The records:
##########

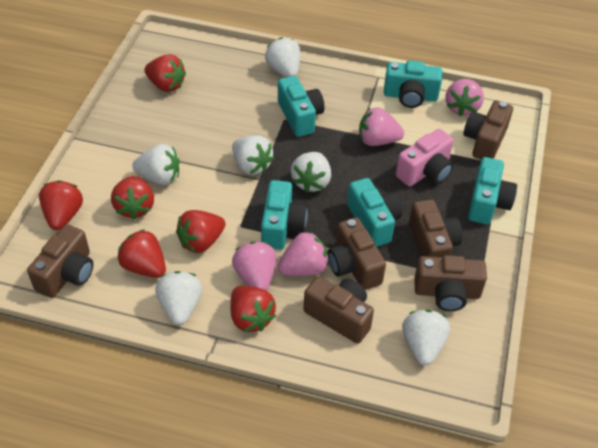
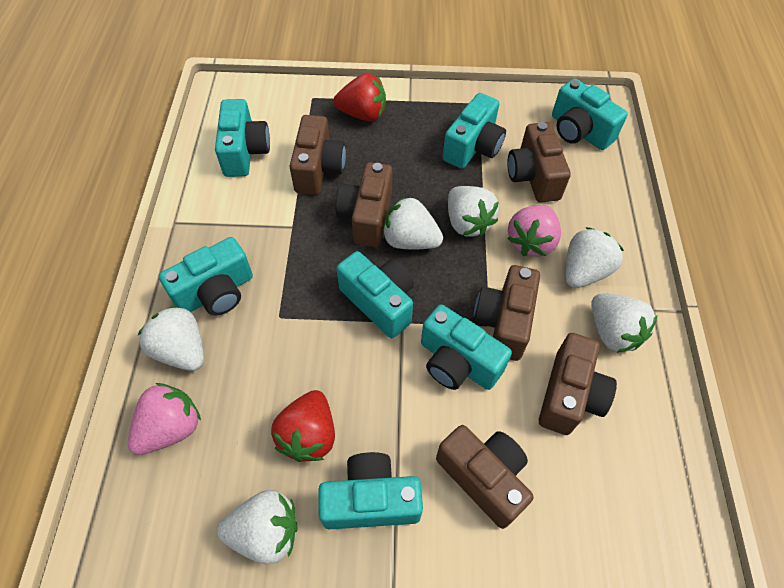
pink camera: [396,129,454,186] = 1 -> none = 0
pink strawberry: [232,241,277,290] [278,231,329,276] [359,107,404,146] [445,79,484,116] = 4 -> [128,383,201,455] [507,205,561,256] = 2
red strawberry: [39,180,83,230] [111,176,154,220] [117,229,166,278] [144,54,186,92] [176,210,225,253] [230,286,276,332] = 6 -> [271,390,335,462] [334,73,386,121] = 2
turquoise camera: [261,180,308,250] [278,76,325,137] [347,178,402,247] [384,60,442,108] [468,157,517,224] = 5 -> [159,237,253,315] [215,99,270,177] [318,452,423,529] [337,251,414,338] [421,304,512,390] [443,93,506,169] [552,79,628,150] = 7

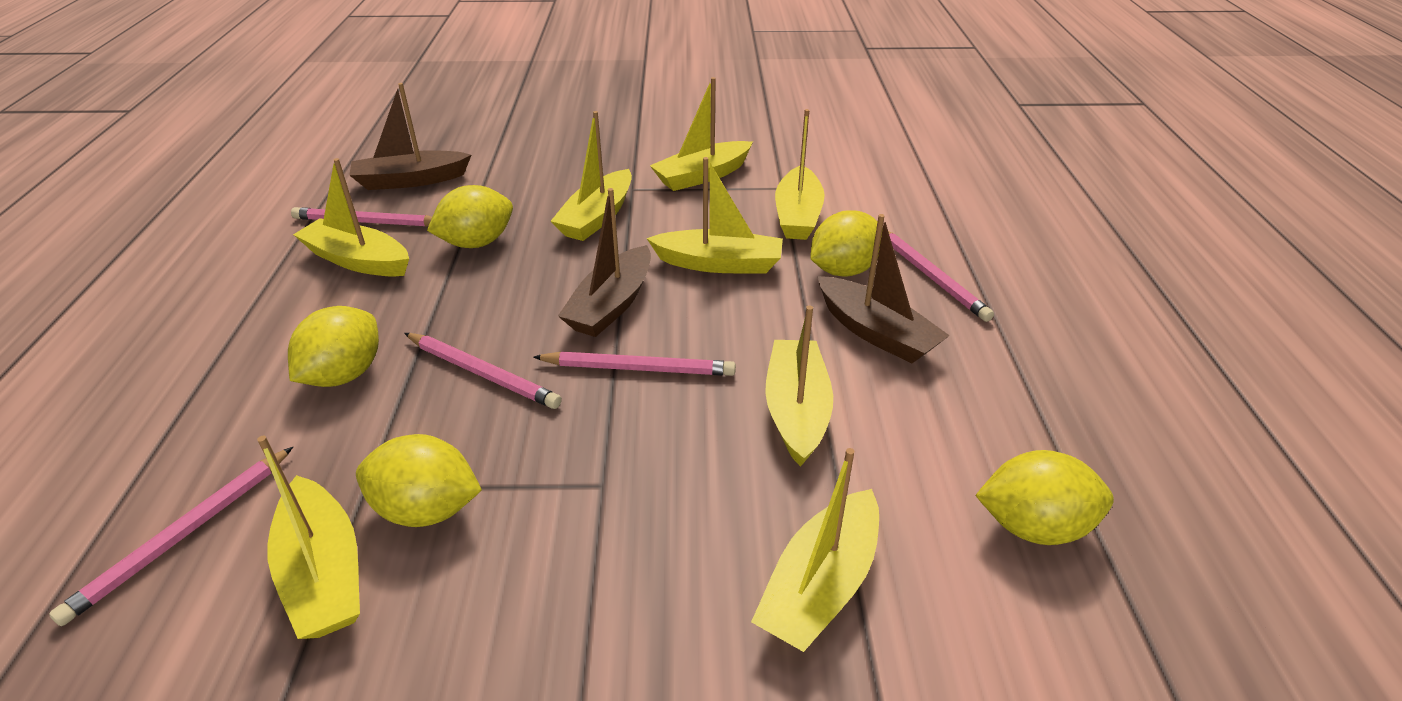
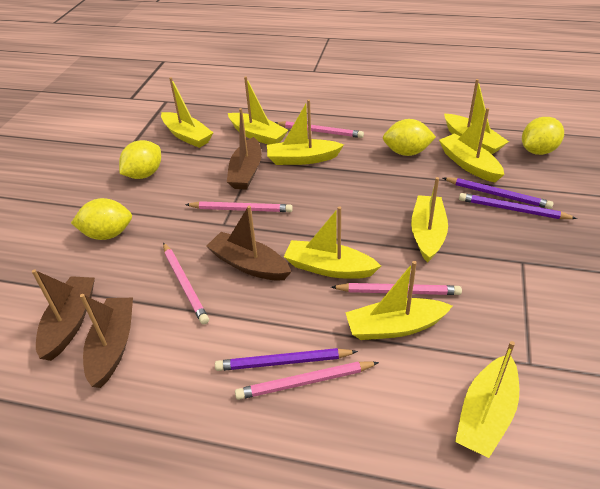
brown boat: [349,83,471,190] [558,188,651,337] [818,214,950,364] = 3 -> [32,269,95,361] [80,294,133,388] [206,206,291,281] [227,108,262,190] = 4
purple pencil: none = 0 -> [215,348,358,371] [443,177,554,209] [459,193,577,219] = 3
yellow boat: [257,436,360,639] [293,158,409,277] [551,111,632,241] [647,157,783,274] [650,77,753,191] [751,448,879,652] [765,305,833,467] [775,109,825,240] = 8 -> [161,77,213,148] [228,76,288,145] [267,99,344,165] [284,206,381,279] [345,261,452,340] [411,177,448,263] [439,108,504,182] [444,79,509,154] [455,341,519,458] = 9
yellow lemon: [288,306,379,387] [356,434,482,527] [427,185,513,248] [810,210,883,277] [975,450,1114,545] = 5 -> [71,198,132,240] [119,140,161,179] [383,119,436,156] [522,117,564,155] = 4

##########

Once the pictures are set aside, repeat the data above exactly as written.

Expected answer:
pink camera: [396,129,454,186] = 1 -> none = 0
pink strawberry: [232,241,277,290] [278,231,329,276] [359,107,404,146] [445,79,484,116] = 4 -> [128,383,201,455] [507,205,561,256] = 2
red strawberry: [39,180,83,230] [111,176,154,220] [117,229,166,278] [144,54,186,92] [176,210,225,253] [230,286,276,332] = 6 -> [271,390,335,462] [334,73,386,121] = 2
turquoise camera: [261,180,308,250] [278,76,325,137] [347,178,402,247] [384,60,442,108] [468,157,517,224] = 5 -> [159,237,253,315] [215,99,270,177] [318,452,423,529] [337,251,414,338] [421,304,512,390] [443,93,506,169] [552,79,628,150] = 7

brown boat: [349,83,471,190] [558,188,651,337] [818,214,950,364] = 3 -> [32,269,95,361] [80,294,133,388] [206,206,291,281] [227,108,262,190] = 4
purple pencil: none = 0 -> [215,348,358,371] [443,177,554,209] [459,193,577,219] = 3
yellow boat: [257,436,360,639] [293,158,409,277] [551,111,632,241] [647,157,783,274] [650,77,753,191] [751,448,879,652] [765,305,833,467] [775,109,825,240] = 8 -> [161,77,213,148] [228,76,288,145] [267,99,344,165] [284,206,381,279] [345,261,452,340] [411,177,448,263] [439,108,504,182] [444,79,509,154] [455,341,519,458] = 9
yellow lemon: [288,306,379,387] [356,434,482,527] [427,185,513,248] [810,210,883,277] [975,450,1114,545] = 5 -> [71,198,132,240] [119,140,161,179] [383,119,436,156] [522,117,564,155] = 4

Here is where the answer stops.